Give back every line of the material below exactly, but no images.

▸ Data under study:
● ● ● ● ●
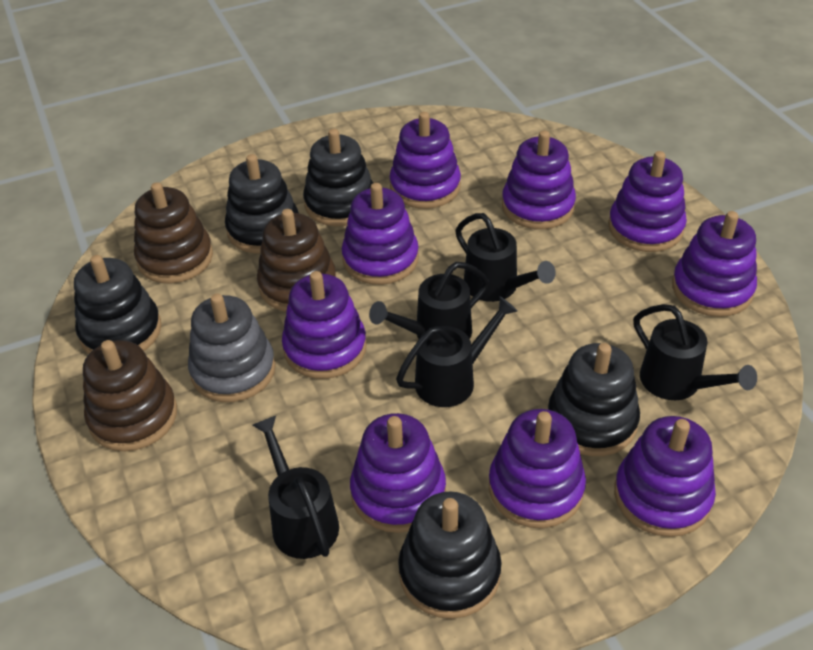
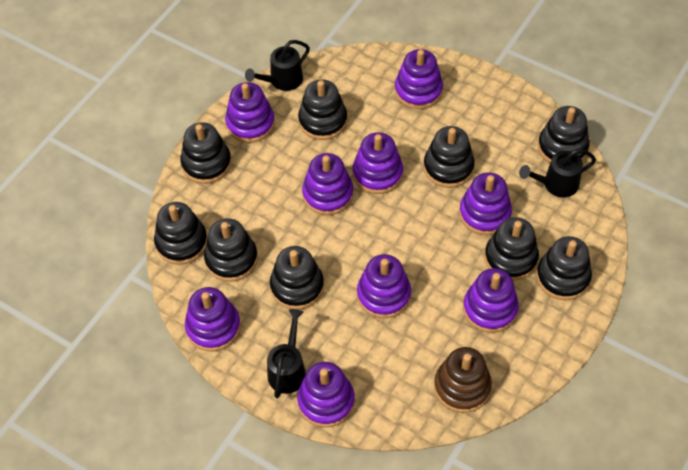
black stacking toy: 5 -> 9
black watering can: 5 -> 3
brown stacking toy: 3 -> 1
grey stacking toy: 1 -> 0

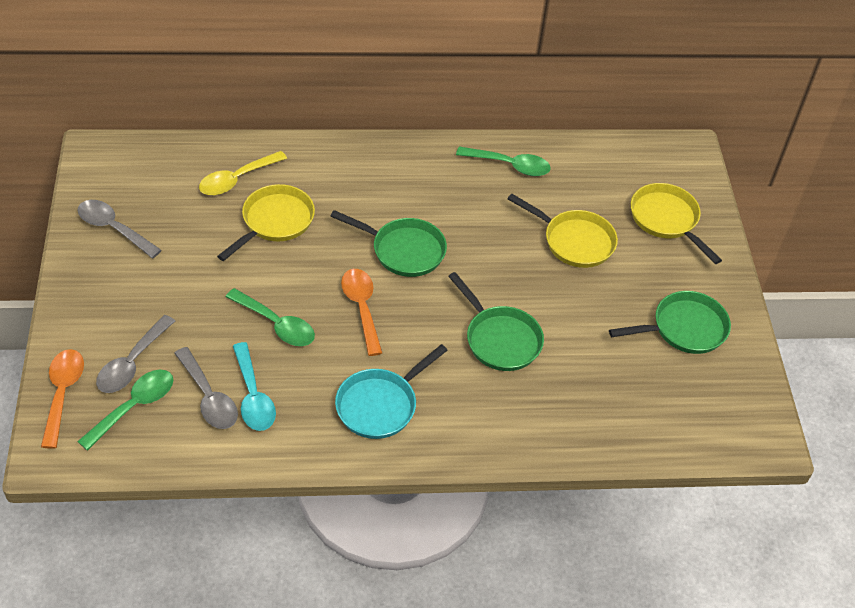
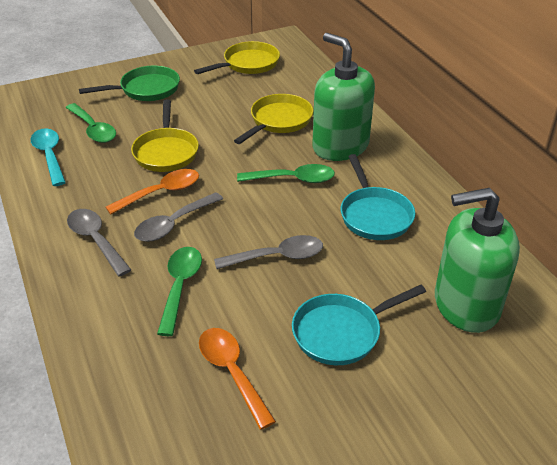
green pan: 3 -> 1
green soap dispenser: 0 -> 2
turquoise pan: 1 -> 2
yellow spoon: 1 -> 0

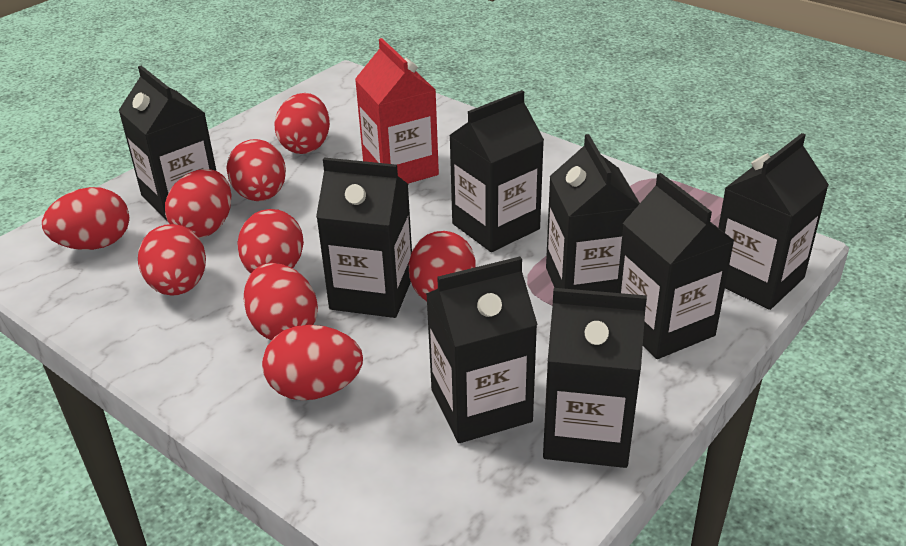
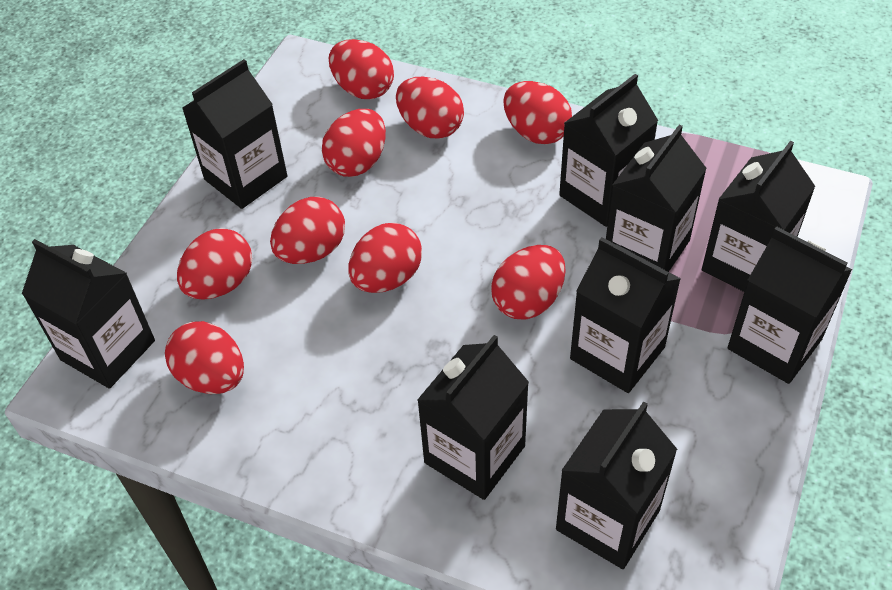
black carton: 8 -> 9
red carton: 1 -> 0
● ● ● ● ●
▸ Your solution:
black stacking toy: 5 -> 9
black watering can: 5 -> 3
brown stacking toy: 3 -> 1
grey stacking toy: 1 -> 0

green pan: 3 -> 1
green soap dispenser: 0 -> 2
turquoise pan: 1 -> 2
yellow spoon: 1 -> 0

black carton: 8 -> 9
red carton: 1 -> 0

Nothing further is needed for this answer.